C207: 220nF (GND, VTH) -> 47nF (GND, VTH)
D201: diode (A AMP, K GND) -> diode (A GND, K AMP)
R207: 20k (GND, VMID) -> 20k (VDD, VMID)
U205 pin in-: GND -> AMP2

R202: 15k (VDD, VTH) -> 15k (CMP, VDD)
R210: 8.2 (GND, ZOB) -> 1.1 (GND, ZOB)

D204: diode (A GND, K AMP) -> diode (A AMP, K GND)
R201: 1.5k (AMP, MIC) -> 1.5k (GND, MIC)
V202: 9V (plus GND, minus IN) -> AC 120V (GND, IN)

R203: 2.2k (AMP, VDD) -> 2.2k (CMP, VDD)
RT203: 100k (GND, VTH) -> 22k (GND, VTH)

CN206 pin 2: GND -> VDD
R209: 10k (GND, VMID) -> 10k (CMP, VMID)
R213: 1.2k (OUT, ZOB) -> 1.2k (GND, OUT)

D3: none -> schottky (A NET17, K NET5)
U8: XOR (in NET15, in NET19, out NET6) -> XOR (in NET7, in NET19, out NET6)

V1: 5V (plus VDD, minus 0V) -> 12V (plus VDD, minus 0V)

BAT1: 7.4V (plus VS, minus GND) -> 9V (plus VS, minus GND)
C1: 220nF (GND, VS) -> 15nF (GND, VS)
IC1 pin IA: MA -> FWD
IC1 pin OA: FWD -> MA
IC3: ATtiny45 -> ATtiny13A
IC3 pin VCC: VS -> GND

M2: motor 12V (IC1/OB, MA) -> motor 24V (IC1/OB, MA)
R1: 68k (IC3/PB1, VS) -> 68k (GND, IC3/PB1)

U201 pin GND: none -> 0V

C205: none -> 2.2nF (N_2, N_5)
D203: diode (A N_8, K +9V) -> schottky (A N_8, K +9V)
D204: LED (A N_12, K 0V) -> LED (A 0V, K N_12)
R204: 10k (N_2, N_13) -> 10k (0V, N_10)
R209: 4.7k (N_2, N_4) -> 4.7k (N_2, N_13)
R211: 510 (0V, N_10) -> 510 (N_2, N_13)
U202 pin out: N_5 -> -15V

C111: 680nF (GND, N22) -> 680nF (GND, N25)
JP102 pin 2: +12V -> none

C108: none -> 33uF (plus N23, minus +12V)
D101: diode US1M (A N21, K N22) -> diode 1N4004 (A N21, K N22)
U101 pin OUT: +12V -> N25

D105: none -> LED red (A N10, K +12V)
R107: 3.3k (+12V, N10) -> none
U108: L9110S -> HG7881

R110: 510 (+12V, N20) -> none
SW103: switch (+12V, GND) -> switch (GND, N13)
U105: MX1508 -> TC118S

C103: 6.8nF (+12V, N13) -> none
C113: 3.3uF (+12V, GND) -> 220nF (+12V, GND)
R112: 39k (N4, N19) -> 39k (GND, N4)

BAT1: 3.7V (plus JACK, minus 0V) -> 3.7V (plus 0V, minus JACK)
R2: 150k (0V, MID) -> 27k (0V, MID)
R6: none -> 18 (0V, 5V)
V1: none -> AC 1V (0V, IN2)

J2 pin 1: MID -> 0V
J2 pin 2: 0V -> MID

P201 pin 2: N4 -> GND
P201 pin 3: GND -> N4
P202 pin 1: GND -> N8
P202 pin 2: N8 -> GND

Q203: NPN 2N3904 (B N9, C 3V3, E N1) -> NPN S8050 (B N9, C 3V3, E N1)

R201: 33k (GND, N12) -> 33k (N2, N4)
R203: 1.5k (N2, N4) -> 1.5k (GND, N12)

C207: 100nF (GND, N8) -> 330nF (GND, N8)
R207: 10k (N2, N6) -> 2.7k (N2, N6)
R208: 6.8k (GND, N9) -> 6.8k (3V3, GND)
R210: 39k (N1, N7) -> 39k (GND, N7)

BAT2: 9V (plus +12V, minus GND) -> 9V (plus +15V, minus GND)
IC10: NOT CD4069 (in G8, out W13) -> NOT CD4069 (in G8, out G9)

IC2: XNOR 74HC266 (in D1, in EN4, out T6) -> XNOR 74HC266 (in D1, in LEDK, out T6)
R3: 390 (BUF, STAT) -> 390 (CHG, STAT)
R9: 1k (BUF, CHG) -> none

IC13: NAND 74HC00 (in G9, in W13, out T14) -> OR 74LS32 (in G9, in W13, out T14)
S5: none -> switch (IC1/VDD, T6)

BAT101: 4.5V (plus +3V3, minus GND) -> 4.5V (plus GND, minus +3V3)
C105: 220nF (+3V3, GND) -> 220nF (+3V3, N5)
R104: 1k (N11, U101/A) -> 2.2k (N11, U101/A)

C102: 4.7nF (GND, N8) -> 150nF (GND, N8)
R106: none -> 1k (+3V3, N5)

> [WHAT YOU NEED TO DO]
Please restate, word for word, the lines of the entries that run from the first line through the one holding "IC3 pin VCC: VS -> GND", and add nothing.

> [ANSWER SECTION]
C207: 220nF (GND, VTH) -> 47nF (GND, VTH)
D201: diode (A AMP, K GND) -> diode (A GND, K AMP)
R207: 20k (GND, VMID) -> 20k (VDD, VMID)
U205 pin in-: GND -> AMP2

R202: 15k (VDD, VTH) -> 15k (CMP, VDD)
R210: 8.2 (GND, ZOB) -> 1.1 (GND, ZOB)

D204: diode (A GND, K AMP) -> diode (A AMP, K GND)
R201: 1.5k (AMP, MIC) -> 1.5k (GND, MIC)
V202: 9V (plus GND, minus IN) -> AC 120V (GND, IN)

R203: 2.2k (AMP, VDD) -> 2.2k (CMP, VDD)
RT203: 100k (GND, VTH) -> 22k (GND, VTH)

CN206 pin 2: GND -> VDD
R209: 10k (GND, VMID) -> 10k (CMP, VMID)
R213: 1.2k (OUT, ZOB) -> 1.2k (GND, OUT)

D3: none -> schottky (A NET17, K NET5)
U8: XOR (in NET15, in NET19, out NET6) -> XOR (in NET7, in NET19, out NET6)

V1: 5V (plus VDD, minus 0V) -> 12V (plus VDD, minus 0V)

BAT1: 7.4V (plus VS, minus GND) -> 9V (plus VS, minus GND)
C1: 220nF (GND, VS) -> 15nF (GND, VS)
IC1 pin IA: MA -> FWD
IC1 pin OA: FWD -> MA
IC3: ATtiny45 -> ATtiny13A
IC3 pin VCC: VS -> GND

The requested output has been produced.